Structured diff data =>

BEGIN

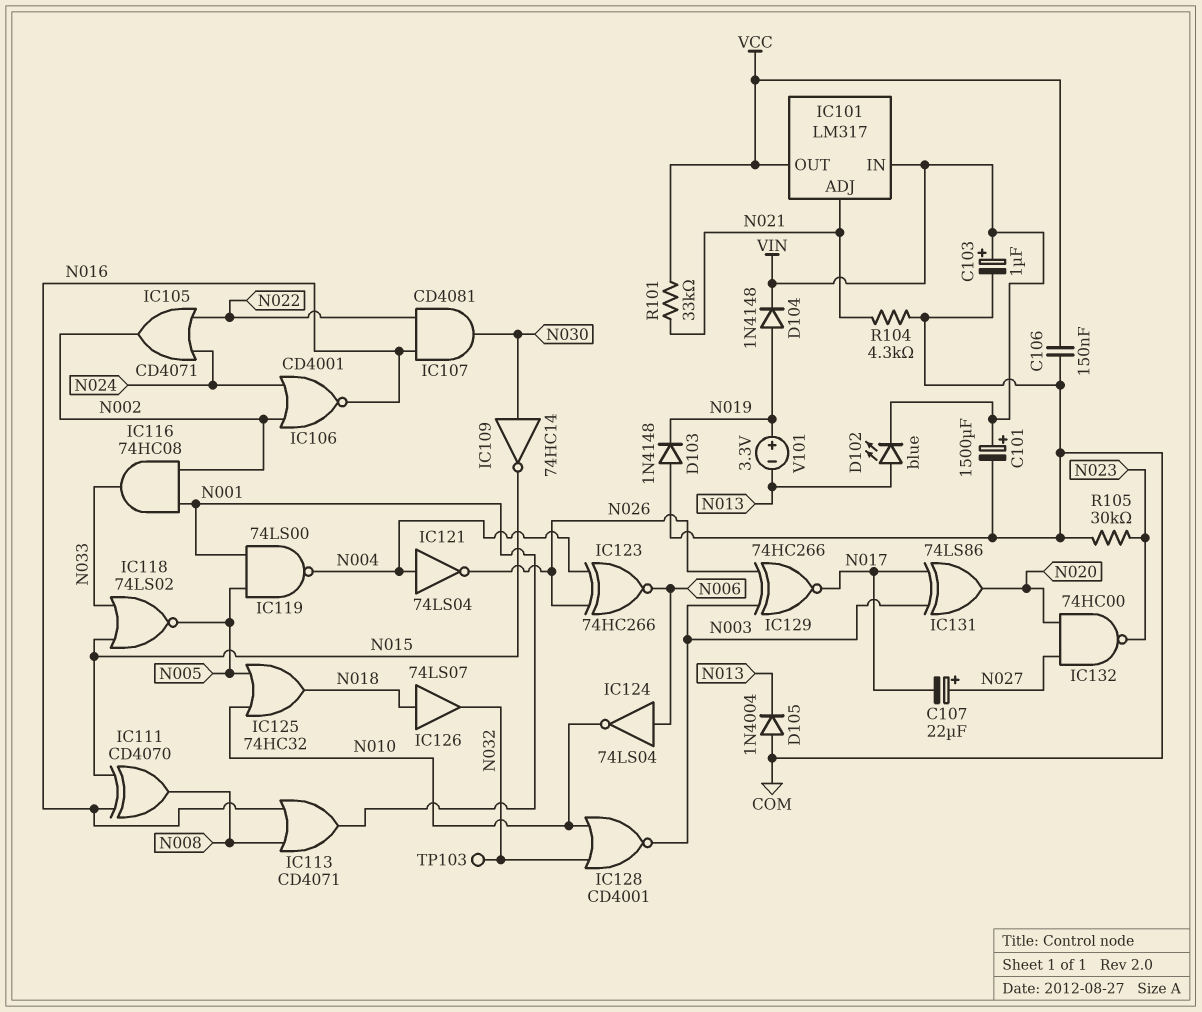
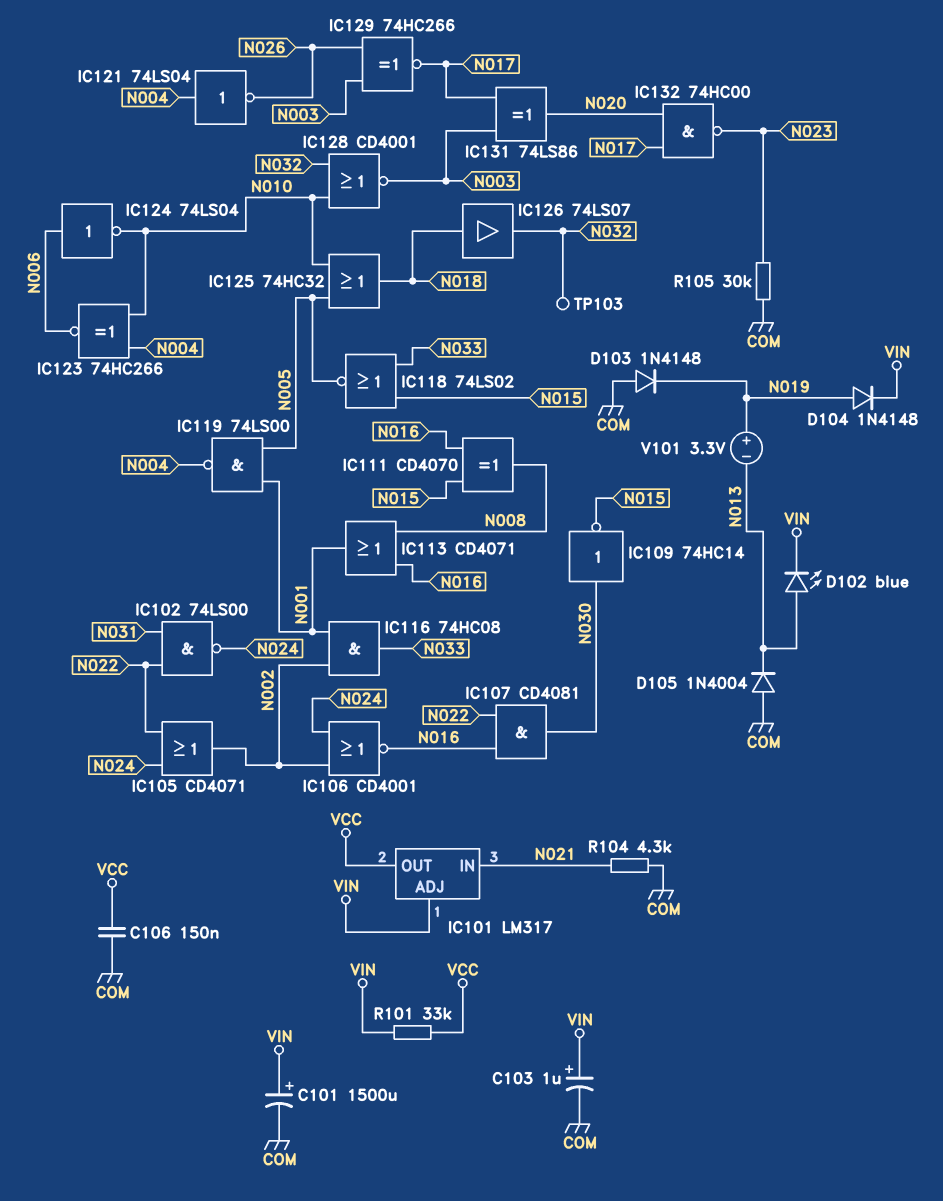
C107: 22uF (plus N027, minus N017) -> none
IC101 pin ADJ: N021 -> VIN
IC101 pin IN: VIN -> N021
IC102: none -> NAND 74LS00 (in N022, in N031, out N024)
IC123: XNOR 74HC266 (in N004, in N026, out N006) -> XNOR 74HC266 (in N004, in N010, out N006)
IC132: NAND 74HC00 (in N020, in N027, out N023) -> NAND 74HC00 (in N017, in N020, out N023)
R101: 33k (N021, VCC) -> 33k (VCC, VIN)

END

REQUIREMENT =>
Whatever lies between the line containing "IC101 pin ADJ: N021 -> VIN" and the final line above, both included, must be returned exactly.

ANSWER TO THIS EXERCISE =>
IC101 pin ADJ: N021 -> VIN
IC101 pin IN: VIN -> N021
IC102: none -> NAND 74LS00 (in N022, in N031, out N024)
IC123: XNOR 74HC266 (in N004, in N026, out N006) -> XNOR 74HC266 (in N004, in N010, out N006)
IC132: NAND 74HC00 (in N020, in N027, out N023) -> NAND 74HC00 (in N017, in N020, out N023)
R101: 33k (N021, VCC) -> 33k (VCC, VIN)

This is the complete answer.